++++ SOURCE INFORMATION
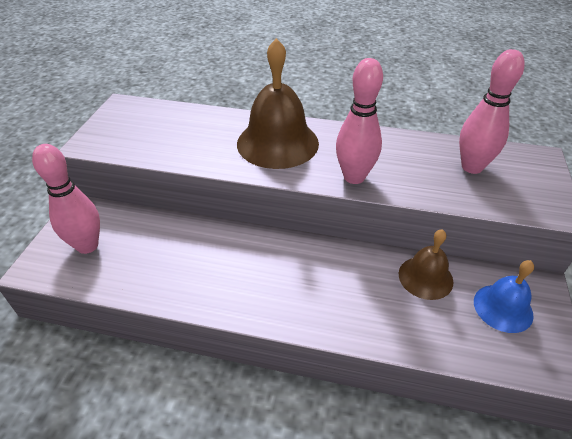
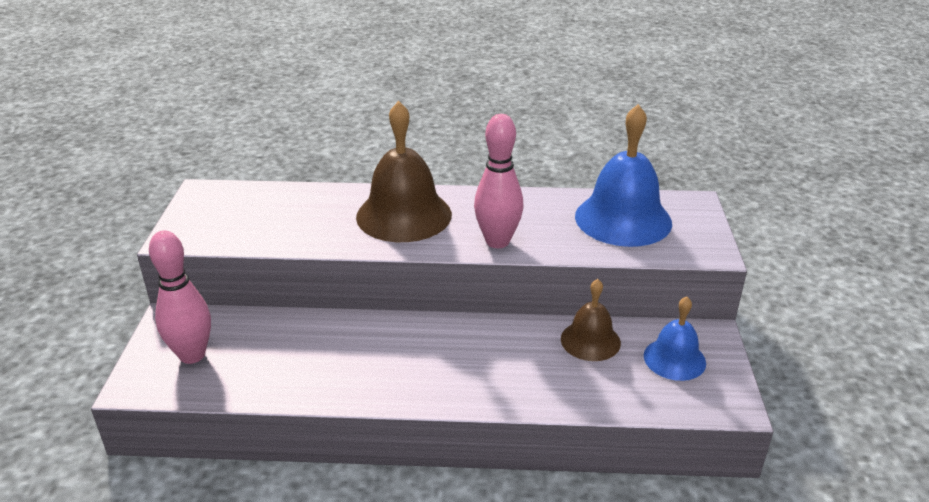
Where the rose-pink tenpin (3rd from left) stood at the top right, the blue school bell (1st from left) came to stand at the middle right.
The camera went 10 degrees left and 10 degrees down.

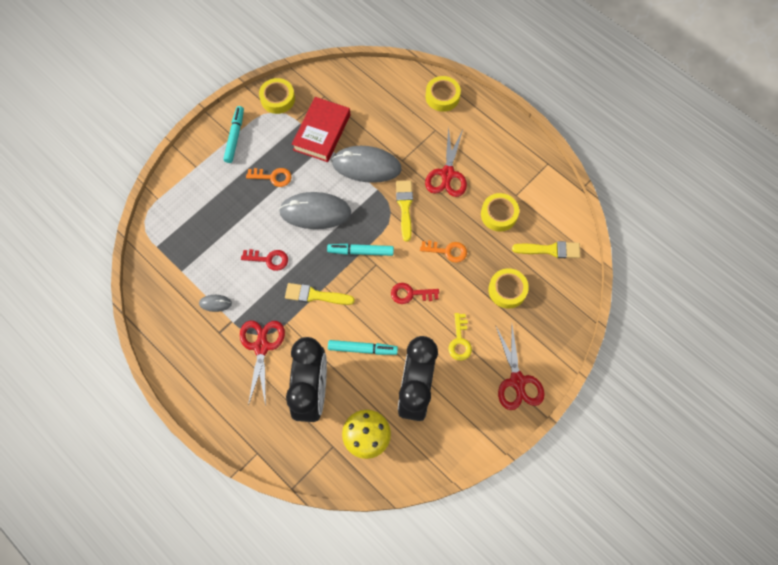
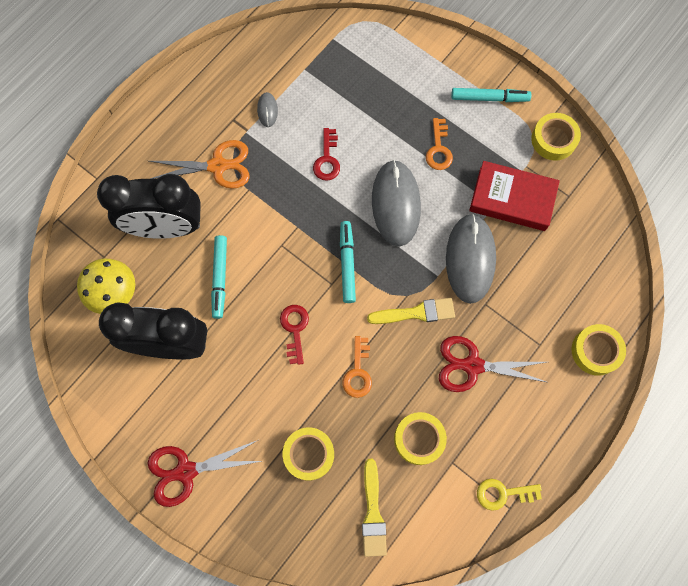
The second view lost the yellow brush (1st from left) at the centre.
The yellow key ended up elsewhere, having gone from the centre to the bottom right.
What was the red scissors (1st from left) at the centre turned into the bright orange scissors at the top left.
The camera went 85 degrees right and 5 degrees up.

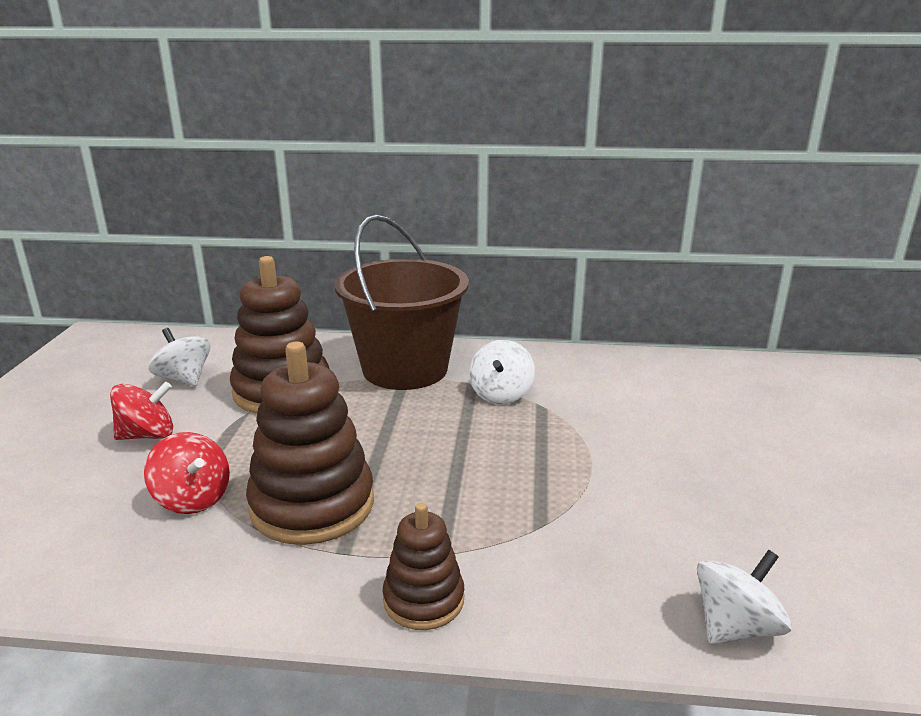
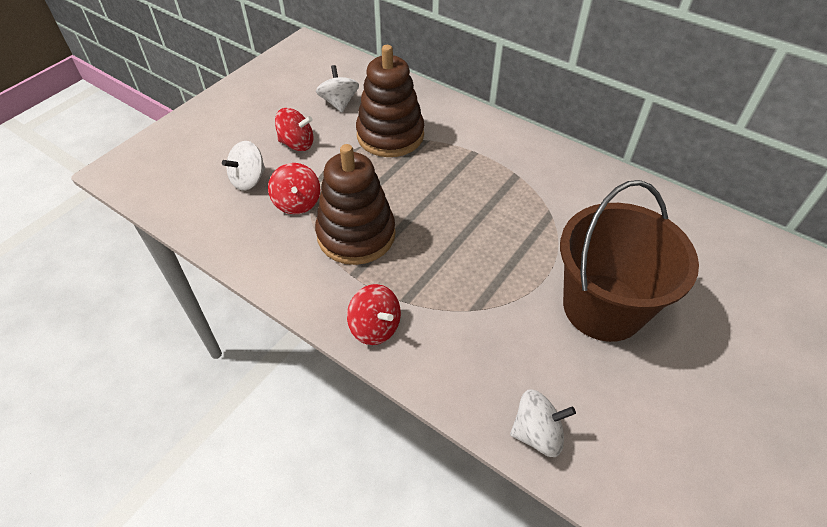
The dark brown pail ended up elsewhere, having gone from the centre to the middle right.
The snow-white whirligig (2nd from left in the first image) ended up elsewhere, having gone from the centre to the top left.
Where the dark brown stacking rings (3rd from left) stood at the bottom centre, the red whirligig (3rd from left) came to stand at the centre.
The camera went 30 degrees right and 25 degrees up.

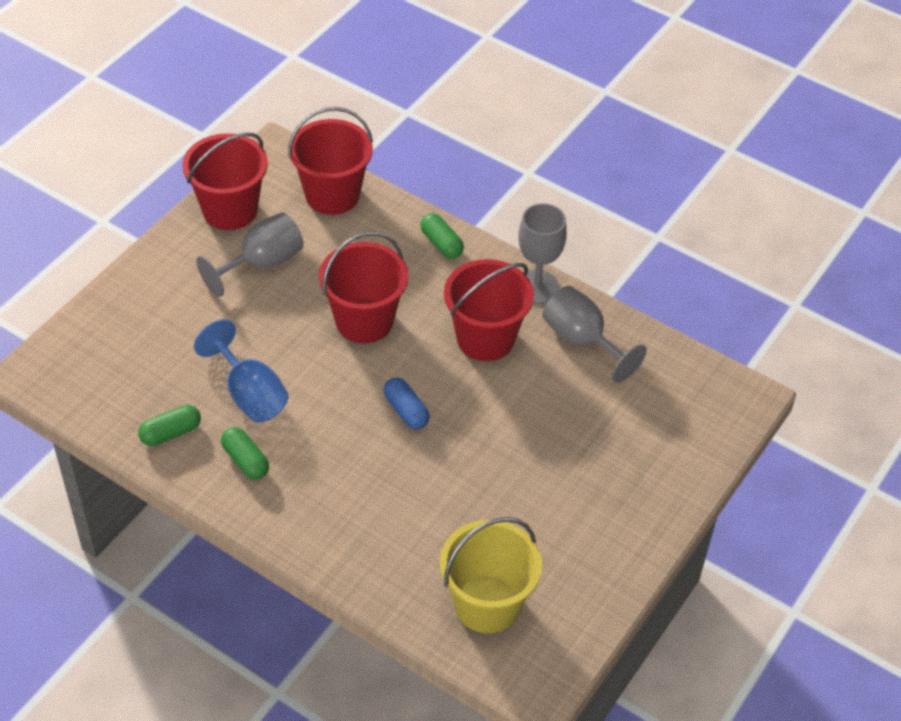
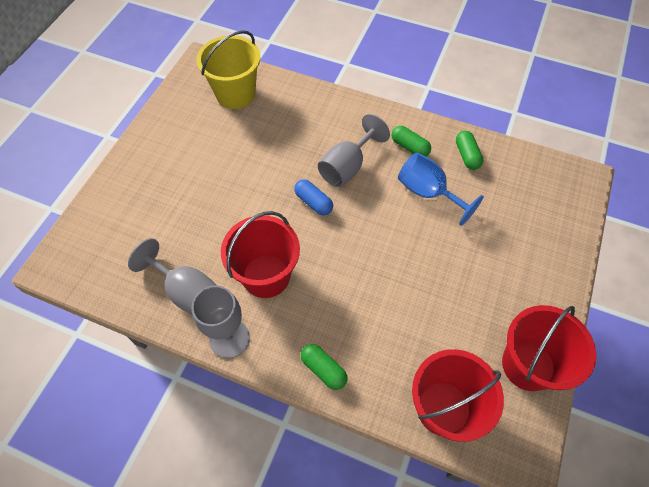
The ash-grey wine glass (1st from left in the first image) ended up elsewhere, having gone from the middle left to the top centre.
The second view lost the red pail (3rd from left) at the centre.
The leaf-green capsule (1st from left in the first image) at the middle left ended up facing another way, 60 degrees counterclockwise from before.
The camera went 170 degrees right and 10 degrees up.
++++++++
### TO DO
The entries above are to be repeated exactly, except for any pictures.

### SOLVED PROBLEM
Where the rose-pink tenpin (3rd from left) stood at the top right, the blue school bell (1st from left) came to stand at the middle right.
The camera went 10 degrees left and 10 degrees down.

The second view lost the yellow brush (1st from left) at the centre.
The yellow key ended up elsewhere, having gone from the centre to the bottom right.
What was the red scissors (1st from left) at the centre turned into the bright orange scissors at the top left.
The camera went 85 degrees right and 5 degrees up.

The dark brown pail ended up elsewhere, having gone from the centre to the middle right.
The snow-white whirligig (2nd from left in the first image) ended up elsewhere, having gone from the centre to the top left.
Where the dark brown stacking rings (3rd from left) stood at the bottom centre, the red whirligig (3rd from left) came to stand at the centre.
The camera went 30 degrees right and 25 degrees up.

The ash-grey wine glass (1st from left in the first image) ended up elsewhere, having gone from the middle left to the top centre.
The second view lost the red pail (3rd from left) at the centre.
The leaf-green capsule (1st from left in the first image) at the middle left ended up facing another way, 60 degrees counterclockwise from before.
The camera went 170 degrees right and 10 degrees up.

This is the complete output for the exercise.